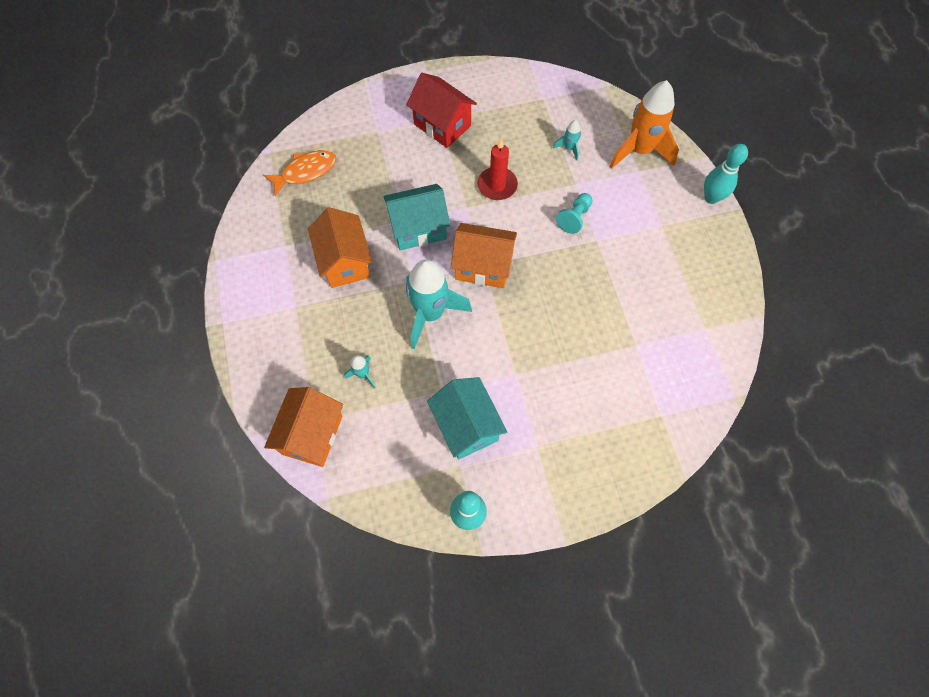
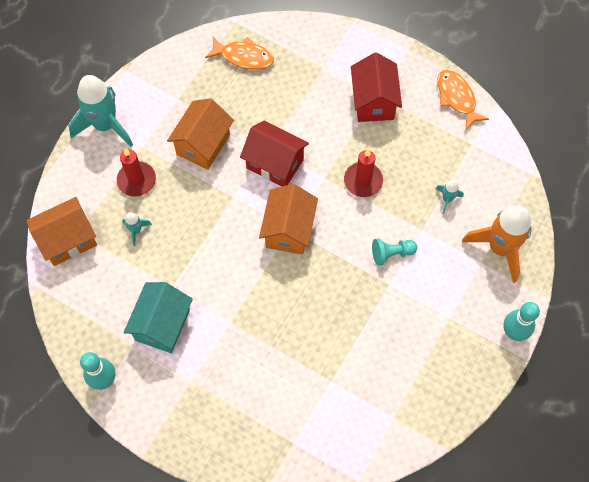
camera: 45 degrees right, 0 degrees up
(319, 336) = (136, 180): none -> red candle
(418, 228) = (275, 164): turquoise house -> red house
(430, 314) = (219, 230): turquoise rocket -> turquoise rocket (105, 125)
(483, 266) = (289, 230): orange house -> orange house turned 45 degrees clockwise
(498, 76) = (457, 98): none -> orange fish

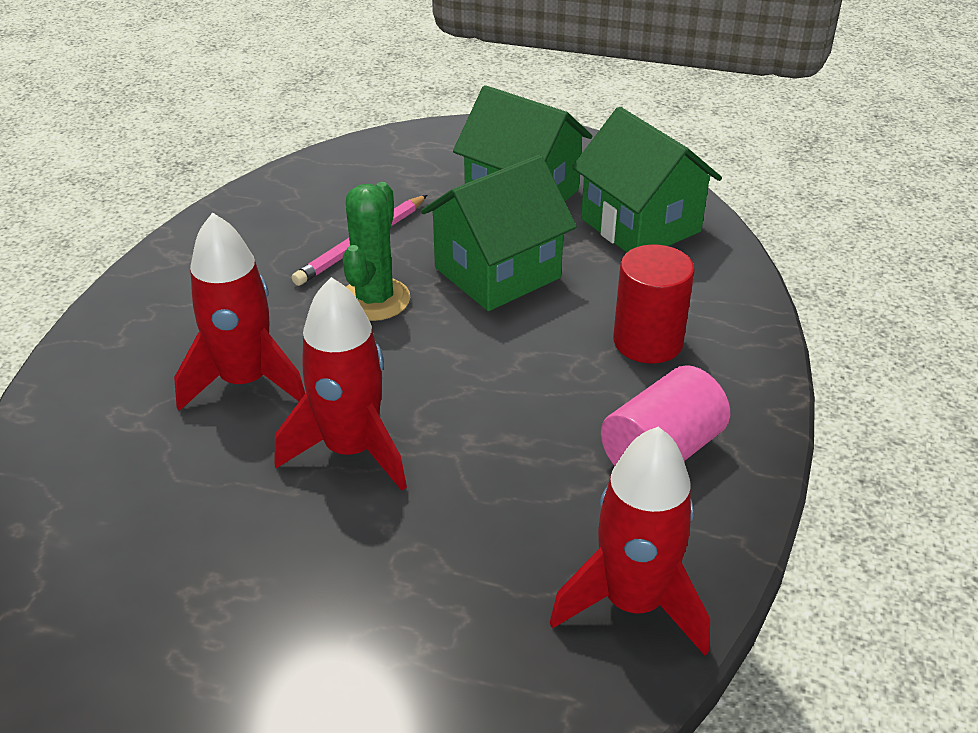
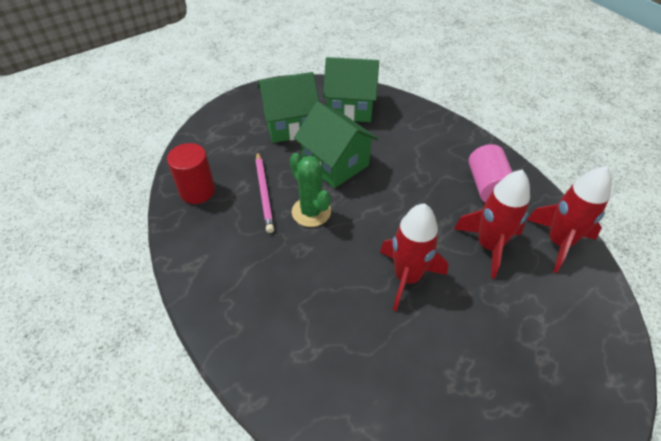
camera: 50 degrees left, 10 degrees up
(246, 382) = (324, 290): red rocket -> red rocket (489, 245)
(497, 273) = (335, 164): green house -> green house turned 45 degrees counterclockwise
(648, 342) = (423, 150): red cylinder -> red cylinder (197, 191)

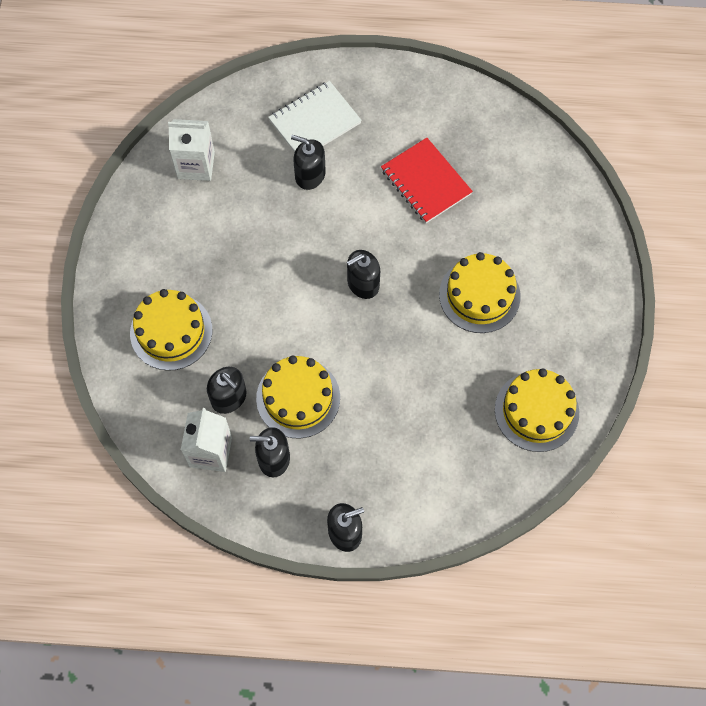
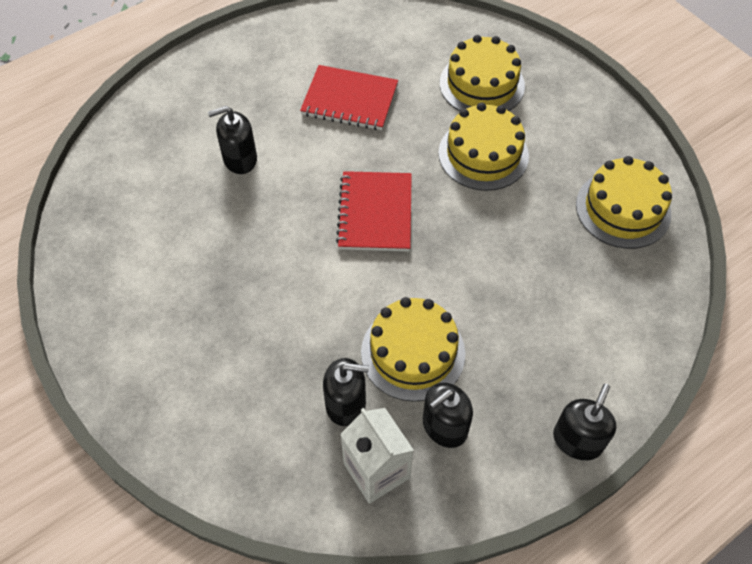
camera: 40 degrees left, 10 degrees down
(171, 331) = (228, 386): yellow cake -> yellow cake (482, 84)
(196, 165) = (118, 221): white carton -> none
(314, 121) = (203, 115): white notebook -> none
(363, 283) = (375, 213): black soap dispenser -> red notebook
---------------
_Exercise_
Each line of the listing above must be given again exactly; the pictures are to be left out.

_Answer box_
camera: 45 degrees right, 0 degrees up
(319, 336) = (136, 180): none -> red candle
(418, 228) = (275, 164): turquoise house -> red house
(430, 314) = (219, 230): turquoise rocket -> turquoise rocket (105, 125)
(483, 266) = (289, 230): orange house -> orange house turned 45 degrees clockwise
(498, 76) = (457, 98): none -> orange fish

camera: 50 degrees left, 10 degrees up
(246, 382) = (324, 290): red rocket -> red rocket (489, 245)
(497, 273) = (335, 164): green house -> green house turned 45 degrees counterclockwise
(648, 342) = (423, 150): red cylinder -> red cylinder (197, 191)

camera: 40 degrees left, 10 degrees down
(171, 331) = (228, 386): yellow cake -> yellow cake (482, 84)
(196, 165) = (118, 221): white carton -> none
(314, 121) = (203, 115): white notebook -> none
(363, 283) = (375, 213): black soap dispenser -> red notebook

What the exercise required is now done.